TASK INSTRUCTIONS
Every line of the material below should be output exactly as written, with the images skipped.

EXCERPTED DATA

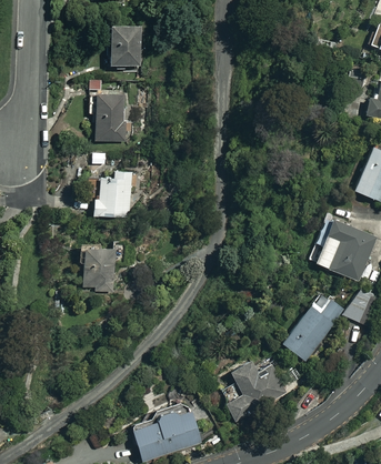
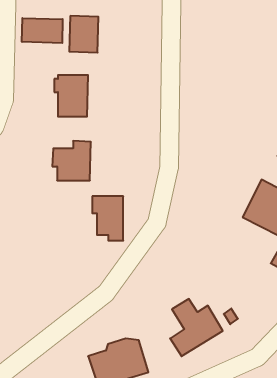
building: none -> [22,18,63,43]
building: [78,240,114,292] -> [92,196,123,241]
building: [281,300,345,361] -> none

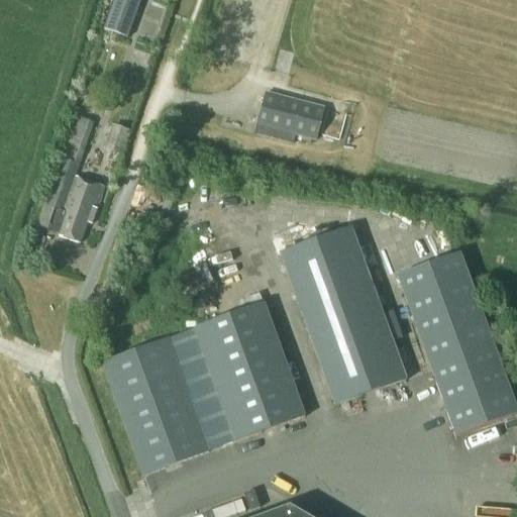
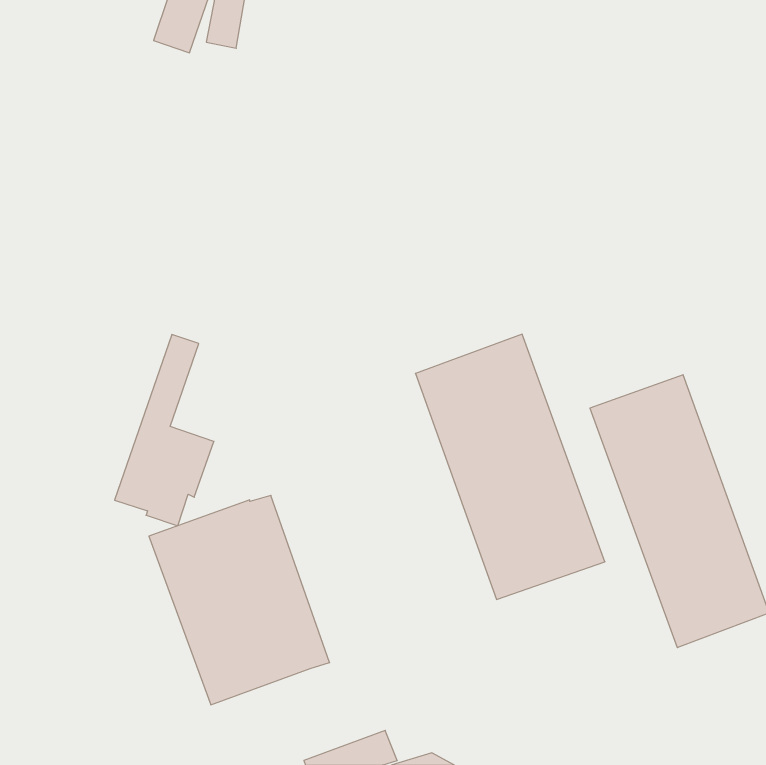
building: [258,90,326,138] -> none
building: [39,113,106,241] -> [115,335,214,526]
building: [184,300,306,444] -> none

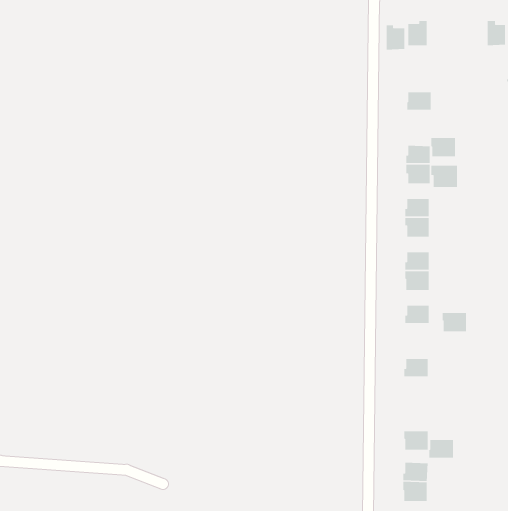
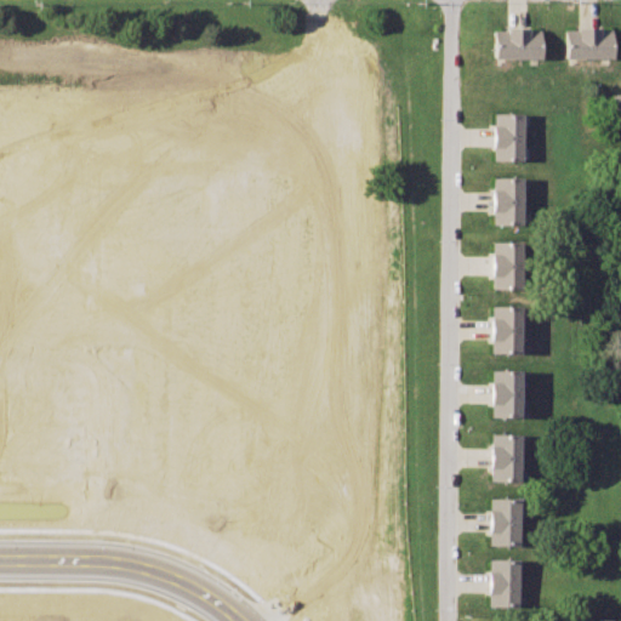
building: none -> [570,28,594,59]
building: [386,24,405,51] -> [523,28,546,59]
building: [431,137,456,157] -> [497,137,528,161]
building: [431,165,458,188] -> none
building: [442,312,467,332] -> [495,394,525,418]
building: none -> [494,458,524,483]
building: [429,439,454,458] -> [494,500,524,523]

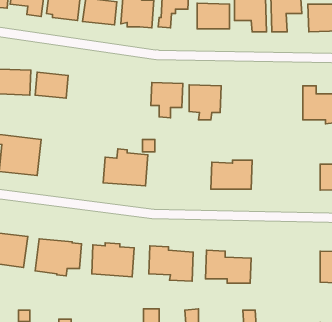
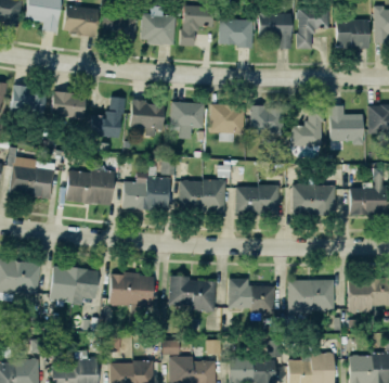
building: none -> [90,97,126,138]
building: none -> [129,99,164,136]
building: none -> [251,106,285,136]
building: none -> [291,106,323,145]
building: none -> [64,166,114,205]
building: none -> [177,178,225,215]
building: none -> [293,178,336,216]
building: none -> [287,279,334,312]

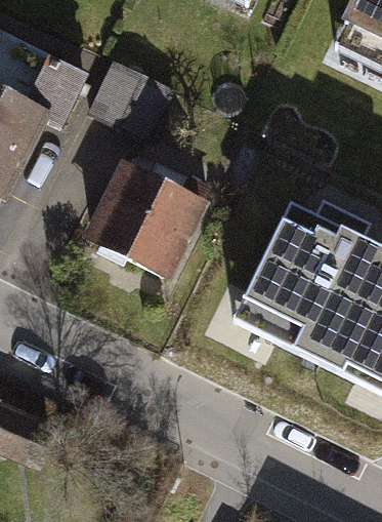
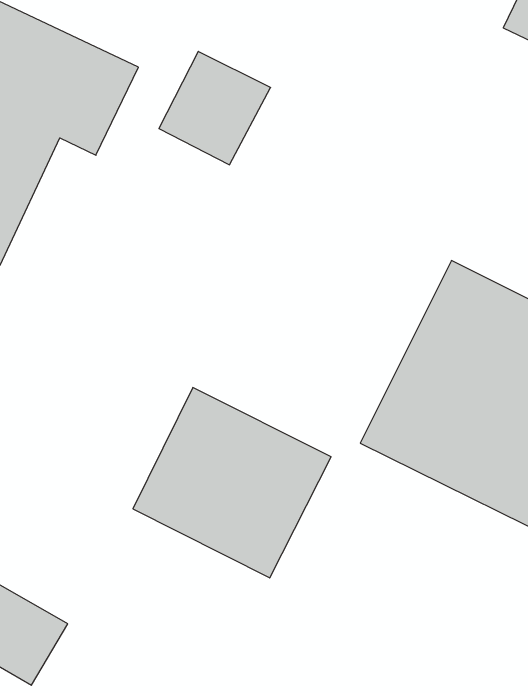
building: [73,160,202,284] -> [133,388,331,578]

SOLUTION FOR THIS EXERCISE
building: none -> [22,18,63,43]
building: [78,240,114,292] -> [92,196,123,241]
building: [281,300,345,361] -> none

building: [258,90,326,138] -> none
building: [39,113,106,241] -> [115,335,214,526]
building: [184,300,306,444] -> none

building: none -> [570,28,594,59]
building: [386,24,405,51] -> [523,28,546,59]
building: [431,137,456,157] -> [497,137,528,161]
building: [431,165,458,188] -> none
building: [442,312,467,332] -> [495,394,525,418]
building: none -> [494,458,524,483]
building: [429,439,454,458] -> [494,500,524,523]

building: none -> [90,97,126,138]
building: none -> [129,99,164,136]
building: none -> [251,106,285,136]
building: none -> [291,106,323,145]
building: none -> [64,166,114,205]
building: none -> [177,178,225,215]
building: none -> [293,178,336,216]
building: none -> [287,279,334,312]

building: [73,160,202,284] -> [133,388,331,578]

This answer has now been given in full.